### Exercise prompt
When you repeat the listing, keep every character as it is.

### Material for this task

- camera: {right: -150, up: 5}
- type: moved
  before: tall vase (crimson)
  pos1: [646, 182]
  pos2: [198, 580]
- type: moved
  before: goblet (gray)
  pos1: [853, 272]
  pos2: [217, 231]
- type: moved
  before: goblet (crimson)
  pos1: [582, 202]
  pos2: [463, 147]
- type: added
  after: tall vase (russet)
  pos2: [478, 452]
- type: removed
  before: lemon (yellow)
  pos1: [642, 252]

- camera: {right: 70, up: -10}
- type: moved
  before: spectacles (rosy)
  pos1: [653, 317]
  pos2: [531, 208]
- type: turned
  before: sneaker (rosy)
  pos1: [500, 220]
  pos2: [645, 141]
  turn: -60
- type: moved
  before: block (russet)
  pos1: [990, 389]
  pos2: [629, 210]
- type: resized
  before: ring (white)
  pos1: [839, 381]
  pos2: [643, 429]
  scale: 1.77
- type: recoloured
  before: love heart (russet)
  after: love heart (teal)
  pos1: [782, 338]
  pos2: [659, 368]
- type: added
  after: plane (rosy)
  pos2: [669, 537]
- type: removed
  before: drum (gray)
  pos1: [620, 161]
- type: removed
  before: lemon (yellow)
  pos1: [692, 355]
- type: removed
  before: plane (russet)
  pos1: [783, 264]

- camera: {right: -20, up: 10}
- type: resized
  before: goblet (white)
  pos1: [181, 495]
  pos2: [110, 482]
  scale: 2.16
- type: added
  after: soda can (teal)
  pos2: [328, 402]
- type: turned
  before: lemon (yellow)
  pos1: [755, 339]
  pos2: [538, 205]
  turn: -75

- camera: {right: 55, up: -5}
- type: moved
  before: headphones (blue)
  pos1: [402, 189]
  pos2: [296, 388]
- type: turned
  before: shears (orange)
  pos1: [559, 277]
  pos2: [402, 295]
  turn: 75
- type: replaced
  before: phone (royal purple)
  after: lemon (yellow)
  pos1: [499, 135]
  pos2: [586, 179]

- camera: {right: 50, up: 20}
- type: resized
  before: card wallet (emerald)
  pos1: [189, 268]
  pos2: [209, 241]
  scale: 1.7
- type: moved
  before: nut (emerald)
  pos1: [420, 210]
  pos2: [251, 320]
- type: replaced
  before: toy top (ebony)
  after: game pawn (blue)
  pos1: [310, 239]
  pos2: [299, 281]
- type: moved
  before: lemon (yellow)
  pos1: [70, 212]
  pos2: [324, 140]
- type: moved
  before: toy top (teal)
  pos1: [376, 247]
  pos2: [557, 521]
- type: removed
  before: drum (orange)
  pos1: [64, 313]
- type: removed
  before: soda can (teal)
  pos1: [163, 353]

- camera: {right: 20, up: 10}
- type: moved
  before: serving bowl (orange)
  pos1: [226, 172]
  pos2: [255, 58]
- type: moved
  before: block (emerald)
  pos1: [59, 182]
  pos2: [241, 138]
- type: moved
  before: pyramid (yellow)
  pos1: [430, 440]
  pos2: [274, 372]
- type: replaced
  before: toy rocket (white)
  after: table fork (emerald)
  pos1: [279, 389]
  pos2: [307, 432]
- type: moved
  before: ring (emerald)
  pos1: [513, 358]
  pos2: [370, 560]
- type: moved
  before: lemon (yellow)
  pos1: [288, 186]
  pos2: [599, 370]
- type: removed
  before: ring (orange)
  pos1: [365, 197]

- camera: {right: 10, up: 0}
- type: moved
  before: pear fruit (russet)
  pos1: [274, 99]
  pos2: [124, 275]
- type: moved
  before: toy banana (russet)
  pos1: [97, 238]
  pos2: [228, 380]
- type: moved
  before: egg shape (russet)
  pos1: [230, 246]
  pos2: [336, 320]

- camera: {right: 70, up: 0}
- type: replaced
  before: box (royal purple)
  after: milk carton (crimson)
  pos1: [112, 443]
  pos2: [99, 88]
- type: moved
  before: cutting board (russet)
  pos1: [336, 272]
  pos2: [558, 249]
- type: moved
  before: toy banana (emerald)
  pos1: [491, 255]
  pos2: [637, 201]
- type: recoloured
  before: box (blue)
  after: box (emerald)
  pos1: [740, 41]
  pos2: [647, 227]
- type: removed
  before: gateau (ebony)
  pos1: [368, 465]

### Solved problem
- camera: {right: -150, up: 5}
- type: moved
  before: tall vase (crimson)
  pos1: [646, 182]
  pos2: [198, 580]
- type: moved
  before: goblet (gray)
  pos1: [853, 272]
  pos2: [217, 231]
- type: moved
  before: goblet (crimson)
  pos1: [582, 202]
  pos2: [463, 147]
- type: added
  after: tall vase (russet)
  pos2: [478, 452]
- type: removed
  before: lemon (yellow)
  pos1: [642, 252]

- camera: {right: 70, up: -10}
- type: moved
  before: spectacles (rosy)
  pos1: [653, 317]
  pos2: [531, 208]
- type: turned
  before: sneaker (rosy)
  pos1: [500, 220]
  pos2: [645, 141]
  turn: -60
- type: moved
  before: block (russet)
  pos1: [990, 389]
  pos2: [629, 210]
- type: resized
  before: ring (white)
  pos1: [839, 381]
  pos2: [643, 429]
  scale: 1.77
- type: recoloured
  before: love heart (russet)
  after: love heart (teal)
  pos1: [782, 338]
  pos2: [659, 368]
- type: added
  after: plane (rosy)
  pos2: [669, 537]
- type: removed
  before: drum (gray)
  pos1: [620, 161]
- type: removed
  before: lemon (yellow)
  pos1: [692, 355]
- type: removed
  before: plane (russet)
  pos1: [783, 264]

- camera: {right: -20, up: 10}
- type: resized
  before: goblet (white)
  pos1: [181, 495]
  pos2: [110, 482]
  scale: 2.16
- type: added
  after: soda can (teal)
  pos2: [328, 402]
- type: turned
  before: lemon (yellow)
  pos1: [755, 339]
  pos2: [538, 205]
  turn: -75

- camera: {right: 55, up: -5}
- type: moved
  before: headphones (blue)
  pos1: [402, 189]
  pos2: [296, 388]
- type: turned
  before: shears (orange)
  pos1: [559, 277]
  pos2: [402, 295]
  turn: 75
- type: replaced
  before: phone (royal purple)
  after: lemon (yellow)
  pos1: [499, 135]
  pos2: [586, 179]

- camera: {right: 50, up: 20}
- type: resized
  before: card wallet (emerald)
  pos1: [189, 268]
  pos2: [209, 241]
  scale: 1.7
- type: moved
  before: nut (emerald)
  pos1: [420, 210]
  pos2: [251, 320]
- type: replaced
  before: toy top (ebony)
  after: game pawn (blue)
  pos1: [310, 239]
  pos2: [299, 281]
- type: moved
  before: lemon (yellow)
  pos1: [70, 212]
  pos2: [324, 140]
- type: moved
  before: toy top (teal)
  pos1: [376, 247]
  pos2: [557, 521]
- type: removed
  before: drum (orange)
  pos1: [64, 313]
- type: removed
  before: soda can (teal)
  pos1: [163, 353]

- camera: {right: 20, up: 10}
- type: moved
  before: serving bowl (orange)
  pos1: [226, 172]
  pos2: [255, 58]
- type: moved
  before: block (emerald)
  pos1: [59, 182]
  pos2: [241, 138]
- type: moved
  before: pyramid (yellow)
  pos1: [430, 440]
  pos2: [274, 372]
- type: replaced
  before: toy rocket (white)
  after: table fork (emerald)
  pos1: [279, 389]
  pos2: [307, 432]
- type: moved
  before: ring (emerald)
  pos1: [513, 358]
  pos2: [370, 560]
- type: moved
  before: lemon (yellow)
  pos1: [288, 186]
  pos2: [599, 370]
- type: removed
  before: ring (orange)
  pos1: [365, 197]

- camera: {right: 10, up: 0}
- type: moved
  before: pear fruit (russet)
  pos1: [274, 99]
  pos2: [124, 275]
- type: moved
  before: toy banana (russet)
  pos1: [97, 238]
  pos2: [228, 380]
- type: moved
  before: egg shape (russet)
  pos1: [230, 246]
  pos2: [336, 320]

- camera: {right: 70, up: 0}
- type: replaced
  before: box (royal purple)
  after: milk carton (crimson)
  pos1: [112, 443]
  pos2: [99, 88]
- type: moved
  before: cutting board (russet)
  pos1: [336, 272]
  pos2: [558, 249]
- type: moved
  before: toy banana (emerald)
  pos1: [491, 255]
  pos2: [637, 201]
- type: recoloured
  before: box (blue)
  after: box (emerald)
  pos1: [740, 41]
  pos2: [647, 227]
- type: removed
  before: gateau (ebony)
  pos1: [368, 465]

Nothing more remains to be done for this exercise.